» What you need to do
Leave out all images and set down the records exactly as given.

» Extracted information
=======

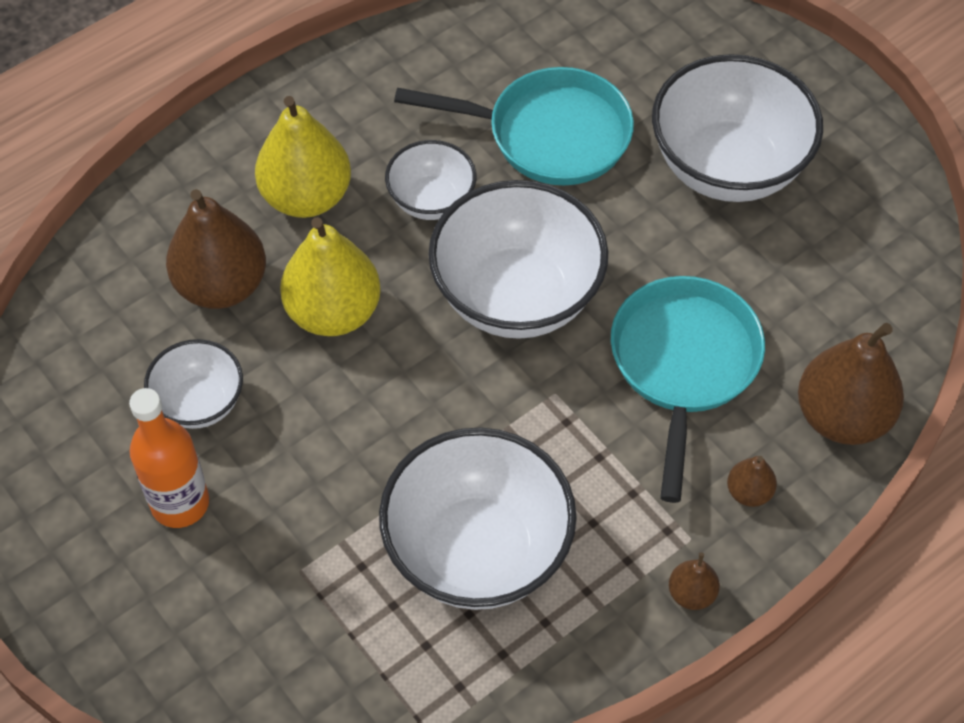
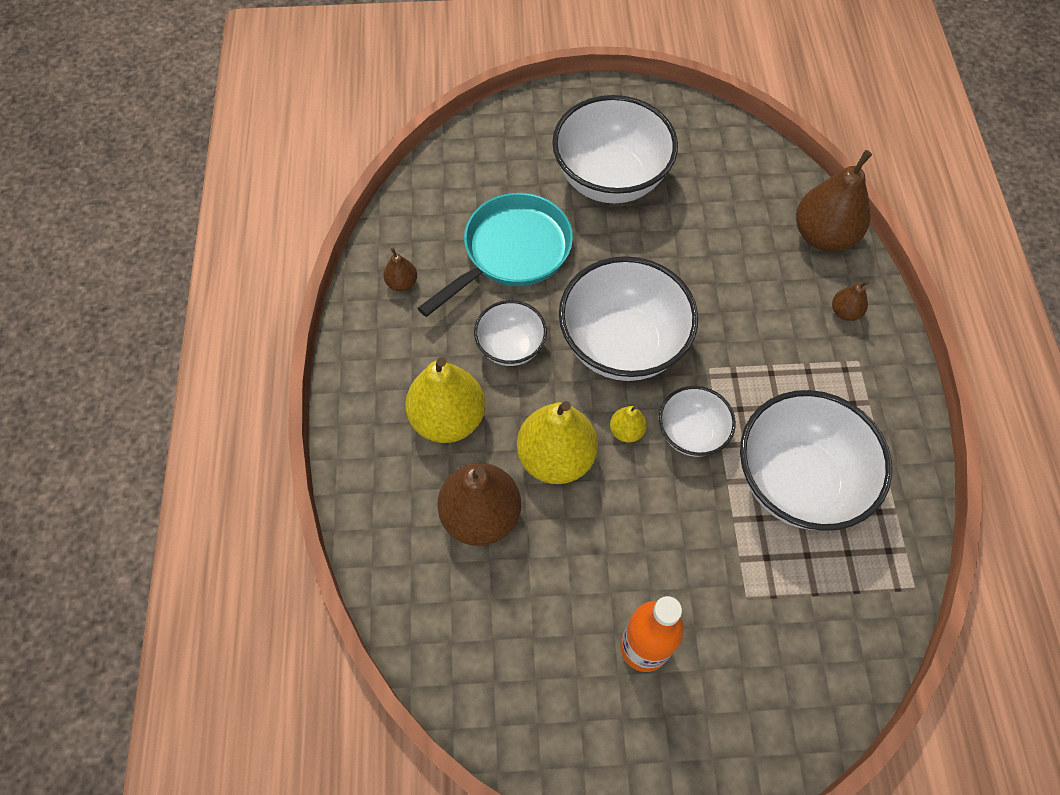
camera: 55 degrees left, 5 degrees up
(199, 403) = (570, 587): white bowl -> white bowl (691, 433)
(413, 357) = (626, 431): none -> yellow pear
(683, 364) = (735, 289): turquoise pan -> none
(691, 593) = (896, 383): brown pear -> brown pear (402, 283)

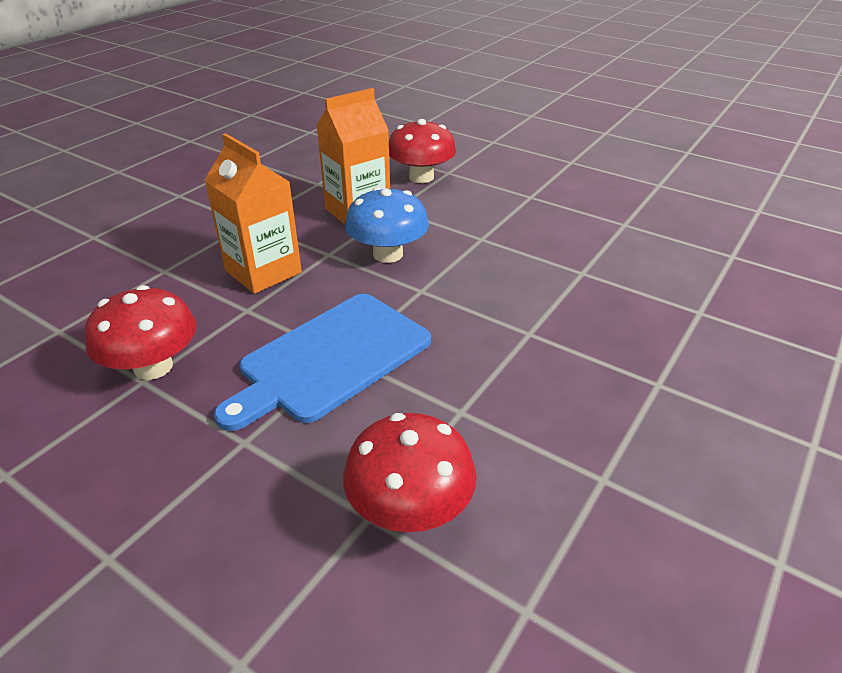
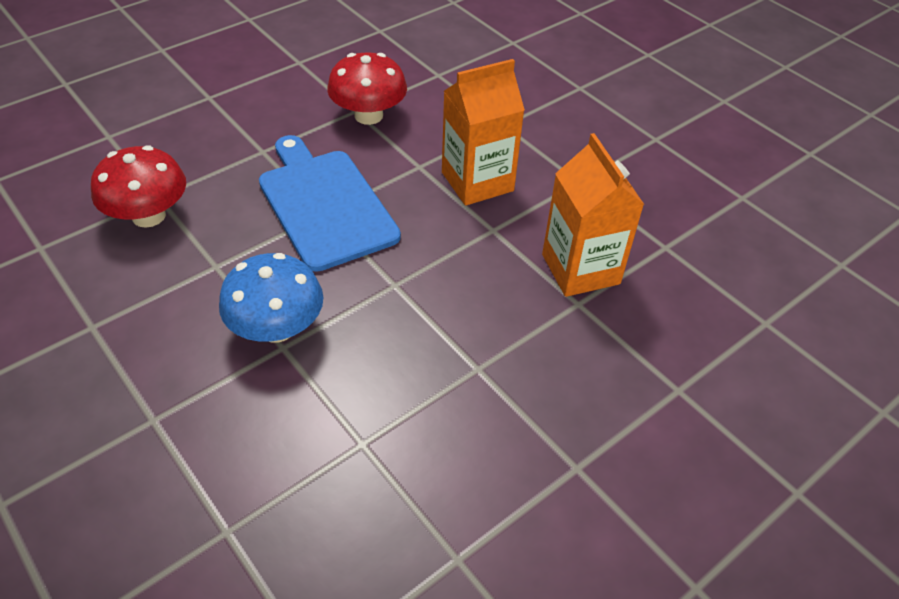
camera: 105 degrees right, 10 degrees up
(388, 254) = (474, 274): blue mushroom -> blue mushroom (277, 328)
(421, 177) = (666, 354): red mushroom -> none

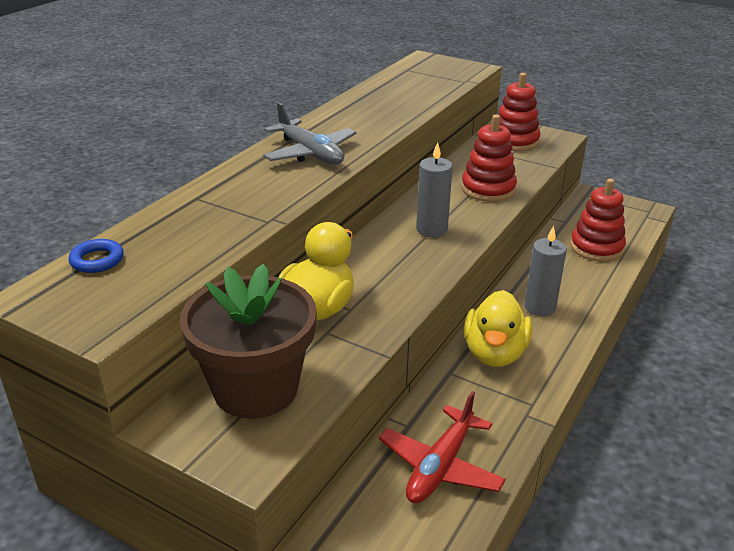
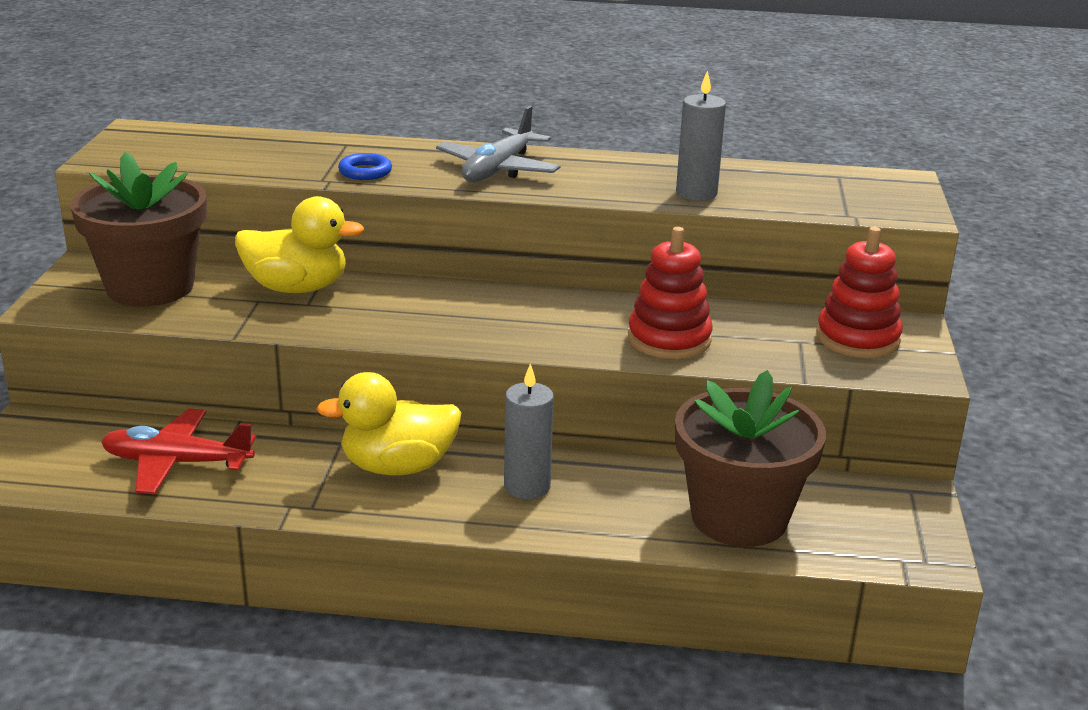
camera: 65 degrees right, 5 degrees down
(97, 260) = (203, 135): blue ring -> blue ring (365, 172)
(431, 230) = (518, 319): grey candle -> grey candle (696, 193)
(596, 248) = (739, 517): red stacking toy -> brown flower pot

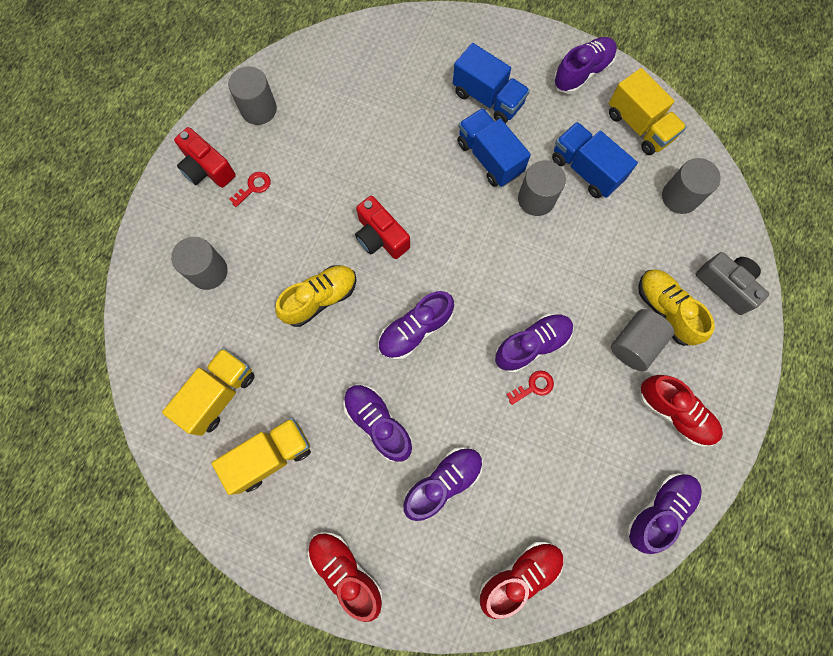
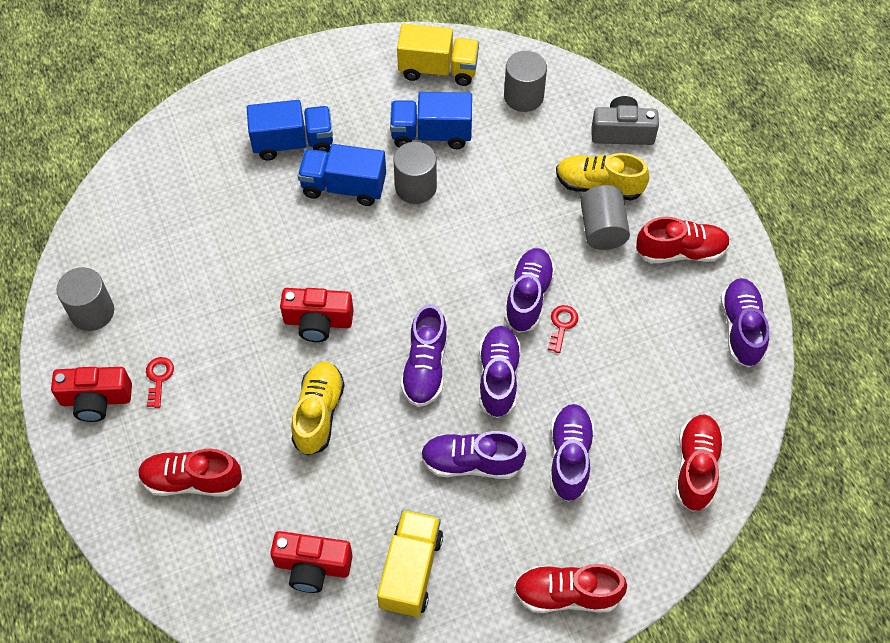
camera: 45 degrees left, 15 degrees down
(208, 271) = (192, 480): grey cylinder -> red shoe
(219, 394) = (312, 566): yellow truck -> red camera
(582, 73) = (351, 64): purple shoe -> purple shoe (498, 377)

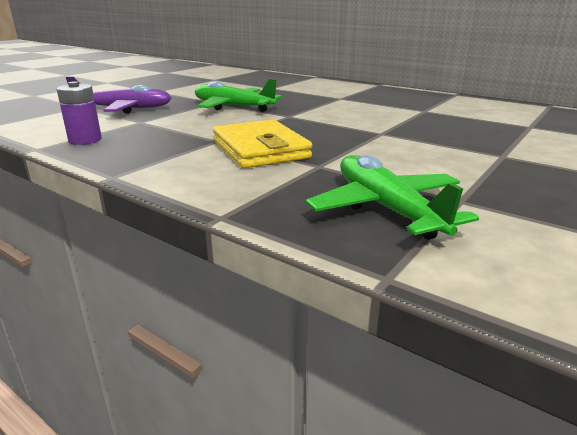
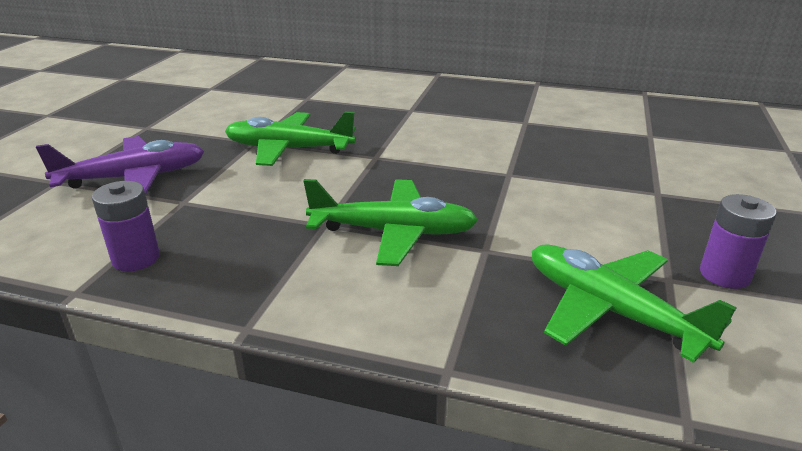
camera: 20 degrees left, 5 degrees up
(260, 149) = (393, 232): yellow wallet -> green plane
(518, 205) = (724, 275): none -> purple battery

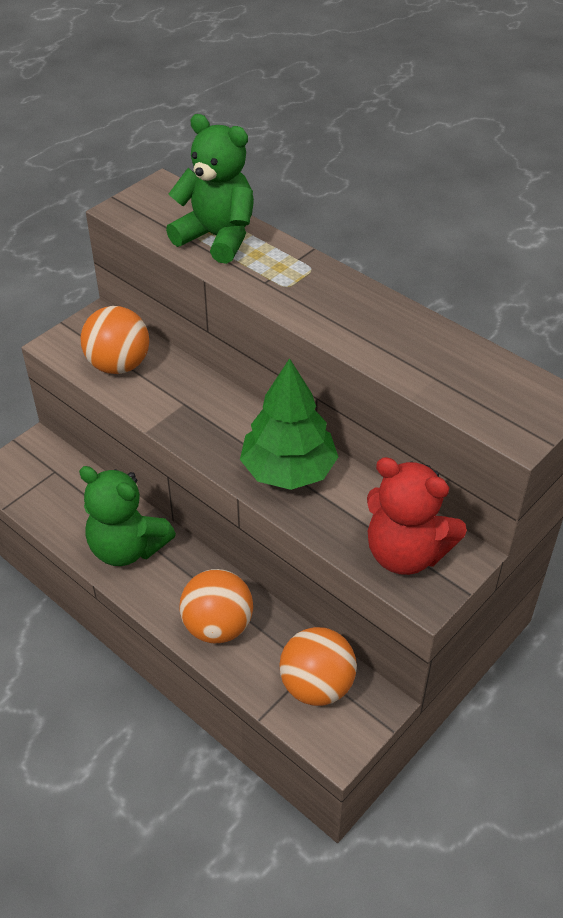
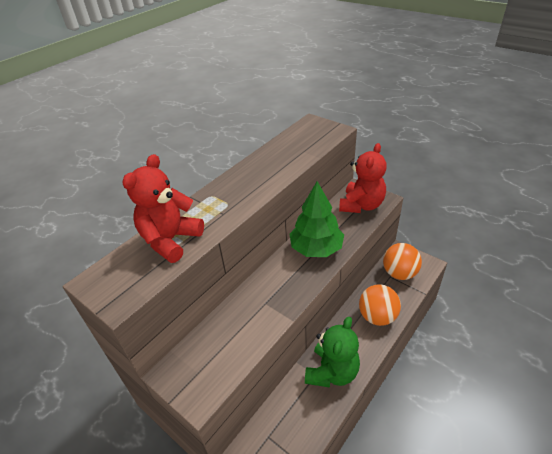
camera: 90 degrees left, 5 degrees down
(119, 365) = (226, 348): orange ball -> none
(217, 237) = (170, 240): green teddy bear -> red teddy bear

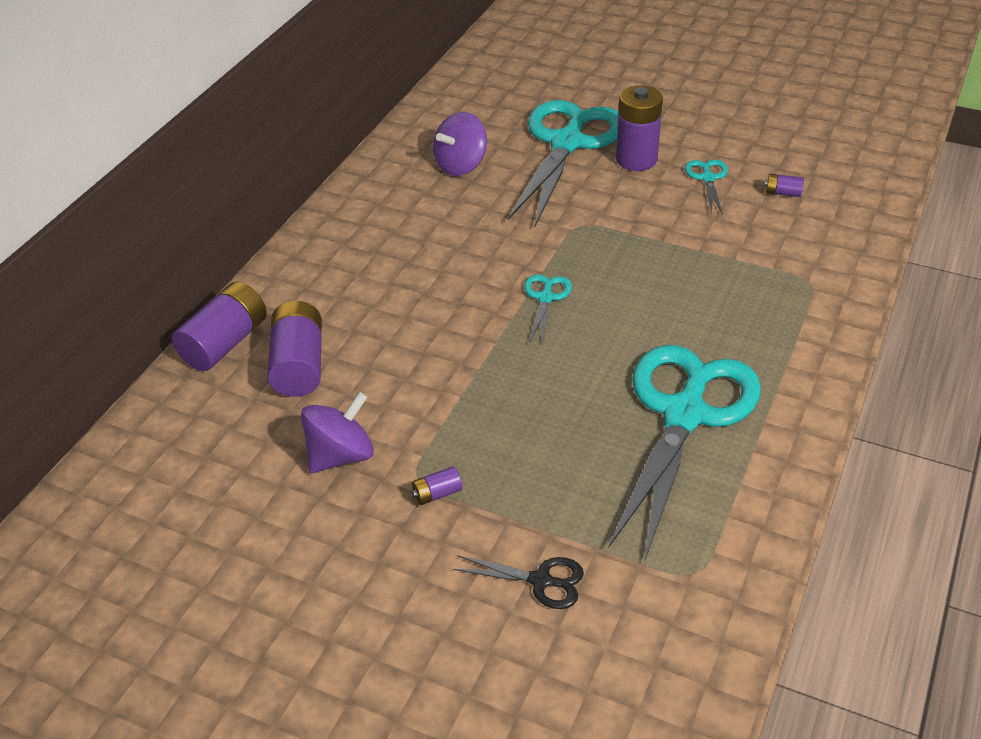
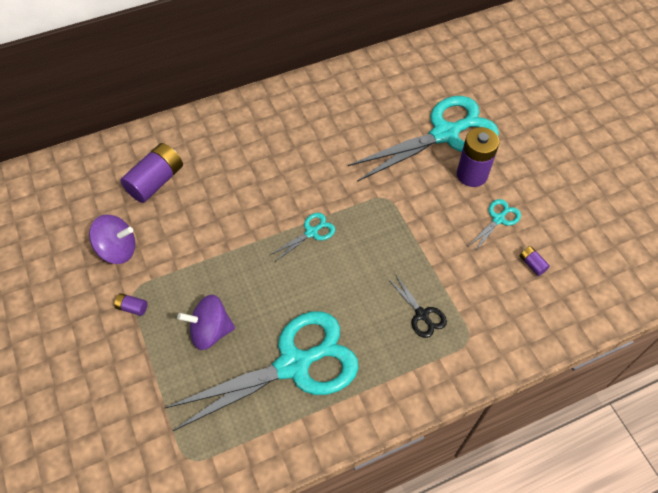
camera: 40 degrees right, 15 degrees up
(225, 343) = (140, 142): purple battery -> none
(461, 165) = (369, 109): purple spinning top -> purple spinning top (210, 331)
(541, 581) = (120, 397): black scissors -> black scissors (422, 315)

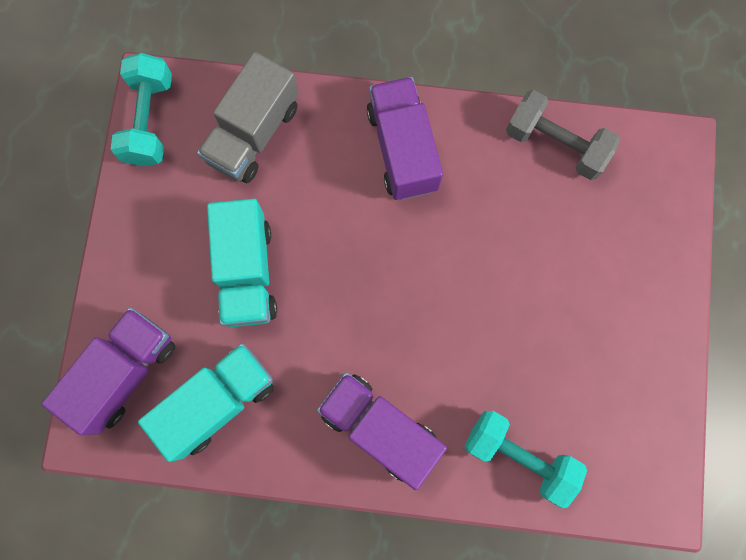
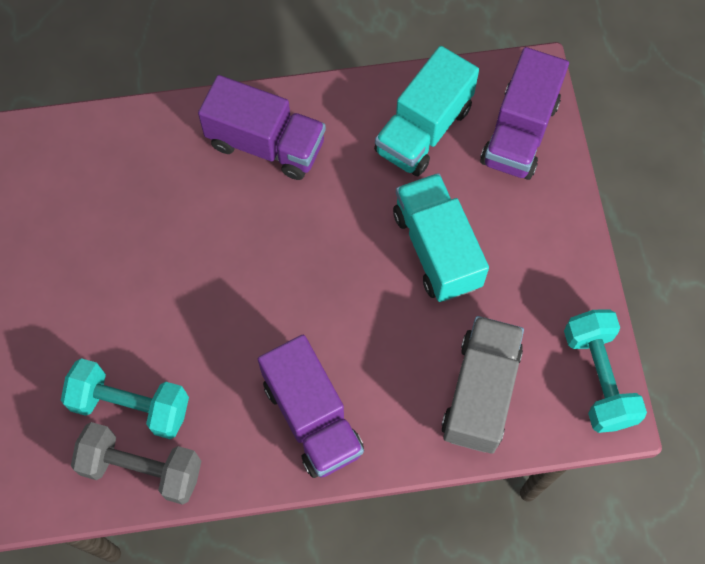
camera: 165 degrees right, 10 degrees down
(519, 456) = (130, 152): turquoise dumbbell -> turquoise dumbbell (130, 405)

=======

» Task solution
camera: 55 degrees left, 5 degrees up
(199, 403) = (570, 587): white bowl -> white bowl (691, 433)
(413, 357) = (626, 431): none -> yellow pear
(683, 364) = (735, 289): turquoise pan -> none
(691, 593) = (896, 383): brown pear -> brown pear (402, 283)

camera: 105 degrees right, 10 degrees up
(388, 254) = (474, 274): blue mushroom -> blue mushroom (277, 328)
(421, 177) = (666, 354): red mushroom -> none

camera: 65 degrees right, 5 degrees down
(97, 260) = (203, 135): blue ring -> blue ring (365, 172)
(431, 230) = (518, 319): grey candle -> grey candle (696, 193)
(596, 248) = (739, 517): red stacking toy -> brown flower pot

camera: 45 degrees left, 15 degrees down
(208, 271) = (192, 480): grey cylinder -> red shoe
(219, 394) = (312, 566): yellow truck -> red camera
(582, 73) = (351, 64): purple shoe -> purple shoe (498, 377)

camera: 20 degrees left, 5 degrees up
(260, 149) = (393, 232): yellow wallet -> green plane
(518, 205) = (724, 275): none -> purple battery

camera: 90 degrees left, 5 degrees down
(119, 365) = (226, 348): orange ball -> none
(217, 237) = (170, 240): green teddy bear -> red teddy bear

camera: 40 degrees right, 15 degrees up
(225, 343) = (140, 142): purple battery -> none
(461, 165) = (369, 109): purple spinning top -> purple spinning top (210, 331)
(541, 581) = (120, 397): black scissors -> black scissors (422, 315)

camera: 165 degrees right, 10 degrees down
(519, 456) = (130, 152): turquoise dumbbell -> turquoise dumbbell (130, 405)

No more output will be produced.